Object change listings:
-------------------------
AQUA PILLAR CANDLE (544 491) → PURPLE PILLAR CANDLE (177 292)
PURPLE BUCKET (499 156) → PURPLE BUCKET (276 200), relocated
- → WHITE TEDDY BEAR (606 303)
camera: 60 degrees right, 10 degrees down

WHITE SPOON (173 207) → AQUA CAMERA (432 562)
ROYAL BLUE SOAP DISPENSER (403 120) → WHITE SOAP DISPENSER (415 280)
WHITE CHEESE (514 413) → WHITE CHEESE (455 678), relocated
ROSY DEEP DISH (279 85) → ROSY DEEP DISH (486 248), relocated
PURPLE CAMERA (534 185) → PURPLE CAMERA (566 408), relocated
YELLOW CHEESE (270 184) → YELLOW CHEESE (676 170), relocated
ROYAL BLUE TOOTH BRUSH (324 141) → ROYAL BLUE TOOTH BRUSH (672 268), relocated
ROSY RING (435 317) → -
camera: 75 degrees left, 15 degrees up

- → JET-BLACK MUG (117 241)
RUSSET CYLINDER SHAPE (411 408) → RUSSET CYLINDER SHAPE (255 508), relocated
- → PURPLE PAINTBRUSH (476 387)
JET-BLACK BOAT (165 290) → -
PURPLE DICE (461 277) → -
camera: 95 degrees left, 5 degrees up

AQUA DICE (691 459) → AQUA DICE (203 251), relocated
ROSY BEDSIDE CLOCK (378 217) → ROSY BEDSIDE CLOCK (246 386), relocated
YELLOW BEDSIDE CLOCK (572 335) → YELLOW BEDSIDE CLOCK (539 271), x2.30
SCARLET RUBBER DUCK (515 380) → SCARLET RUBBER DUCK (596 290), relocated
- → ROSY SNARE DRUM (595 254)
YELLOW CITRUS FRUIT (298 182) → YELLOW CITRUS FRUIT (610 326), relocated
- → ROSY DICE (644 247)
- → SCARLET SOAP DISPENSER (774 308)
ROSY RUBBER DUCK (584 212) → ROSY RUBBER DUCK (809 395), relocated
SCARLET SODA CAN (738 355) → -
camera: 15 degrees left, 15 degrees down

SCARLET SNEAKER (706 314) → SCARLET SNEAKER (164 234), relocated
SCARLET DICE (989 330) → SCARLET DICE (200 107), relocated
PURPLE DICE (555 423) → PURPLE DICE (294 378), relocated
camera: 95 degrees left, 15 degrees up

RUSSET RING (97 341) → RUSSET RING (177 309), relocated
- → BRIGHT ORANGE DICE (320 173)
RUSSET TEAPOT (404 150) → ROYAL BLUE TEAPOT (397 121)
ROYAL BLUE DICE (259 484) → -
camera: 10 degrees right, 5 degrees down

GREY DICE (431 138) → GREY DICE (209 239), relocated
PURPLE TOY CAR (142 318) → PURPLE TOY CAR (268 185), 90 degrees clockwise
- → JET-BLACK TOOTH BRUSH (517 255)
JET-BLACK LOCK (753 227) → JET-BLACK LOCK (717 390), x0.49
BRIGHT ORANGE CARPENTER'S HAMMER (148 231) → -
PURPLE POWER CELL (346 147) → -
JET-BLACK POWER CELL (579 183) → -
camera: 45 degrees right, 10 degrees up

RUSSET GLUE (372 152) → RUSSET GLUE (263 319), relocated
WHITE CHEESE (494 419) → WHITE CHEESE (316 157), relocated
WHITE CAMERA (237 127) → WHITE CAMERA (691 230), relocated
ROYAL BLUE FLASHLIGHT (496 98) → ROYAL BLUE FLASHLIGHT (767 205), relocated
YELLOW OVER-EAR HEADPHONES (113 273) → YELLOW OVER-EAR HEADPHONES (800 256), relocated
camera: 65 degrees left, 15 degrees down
-------------------------
* **WHAT THE TASK REQUIRES**
Every record listed above should be reproduced exactly.

* **SOLUTION BELOW**
AQUA PILLAR CANDLE (544 491) → PURPLE PILLAR CANDLE (177 292)
PURPLE BUCKET (499 156) → PURPLE BUCKET (276 200), relocated
- → WHITE TEDDY BEAR (606 303)
camera: 60 degrees right, 10 degrees down

WHITE SPOON (173 207) → AQUA CAMERA (432 562)
ROYAL BLUE SOAP DISPENSER (403 120) → WHITE SOAP DISPENSER (415 280)
WHITE CHEESE (514 413) → WHITE CHEESE (455 678), relocated
ROSY DEEP DISH (279 85) → ROSY DEEP DISH (486 248), relocated
PURPLE CAMERA (534 185) → PURPLE CAMERA (566 408), relocated
YELLOW CHEESE (270 184) → YELLOW CHEESE (676 170), relocated
ROYAL BLUE TOOTH BRUSH (324 141) → ROYAL BLUE TOOTH BRUSH (672 268), relocated
ROSY RING (435 317) → -
camera: 75 degrees left, 15 degrees up

- → JET-BLACK MUG (117 241)
RUSSET CYLINDER SHAPE (411 408) → RUSSET CYLINDER SHAPE (255 508), relocated
- → PURPLE PAINTBRUSH (476 387)
JET-BLACK BOAT (165 290) → -
PURPLE DICE (461 277) → -
camera: 95 degrees left, 5 degrees up

AQUA DICE (691 459) → AQUA DICE (203 251), relocated
ROSY BEDSIDE CLOCK (378 217) → ROSY BEDSIDE CLOCK (246 386), relocated
YELLOW BEDSIDE CLOCK (572 335) → YELLOW BEDSIDE CLOCK (539 271), x2.30
SCARLET RUBBER DUCK (515 380) → SCARLET RUBBER DUCK (596 290), relocated
- → ROSY SNARE DRUM (595 254)
YELLOW CITRUS FRUIT (298 182) → YELLOW CITRUS FRUIT (610 326), relocated
- → ROSY DICE (644 247)
- → SCARLET SOAP DISPENSER (774 308)
ROSY RUBBER DUCK (584 212) → ROSY RUBBER DUCK (809 395), relocated
SCARLET SODA CAN (738 355) → -
camera: 15 degrees left, 15 degrees down

SCARLET SNEAKER (706 314) → SCARLET SNEAKER (164 234), relocated
SCARLET DICE (989 330) → SCARLET DICE (200 107), relocated
PURPLE DICE (555 423) → PURPLE DICE (294 378), relocated
camera: 95 degrees left, 15 degrees up

RUSSET RING (97 341) → RUSSET RING (177 309), relocated
- → BRIGHT ORANGE DICE (320 173)
RUSSET TEAPOT (404 150) → ROYAL BLUE TEAPOT (397 121)
ROYAL BLUE DICE (259 484) → -
camera: 10 degrees right, 5 degrees down

GREY DICE (431 138) → GREY DICE (209 239), relocated
PURPLE TOY CAR (142 318) → PURPLE TOY CAR (268 185), 90 degrees clockwise
- → JET-BLACK TOOTH BRUSH (517 255)
JET-BLACK LOCK (753 227) → JET-BLACK LOCK (717 390), x0.49
BRIGHT ORANGE CARPENTER'S HAMMER (148 231) → -
PURPLE POWER CELL (346 147) → -
JET-BLACK POWER CELL (579 183) → -
camera: 45 degrees right, 10 degrees up

RUSSET GLUE (372 152) → RUSSET GLUE (263 319), relocated
WHITE CHEESE (494 419) → WHITE CHEESE (316 157), relocated
WHITE CAMERA (237 127) → WHITE CAMERA (691 230), relocated
ROYAL BLUE FLASHLIGHT (496 98) → ROYAL BLUE FLASHLIGHT (767 205), relocated
YELLOW OVER-EAR HEADPHONES (113 273) → YELLOW OVER-EAR HEADPHONES (800 256), relocated
camera: 65 degrees left, 15 degrees down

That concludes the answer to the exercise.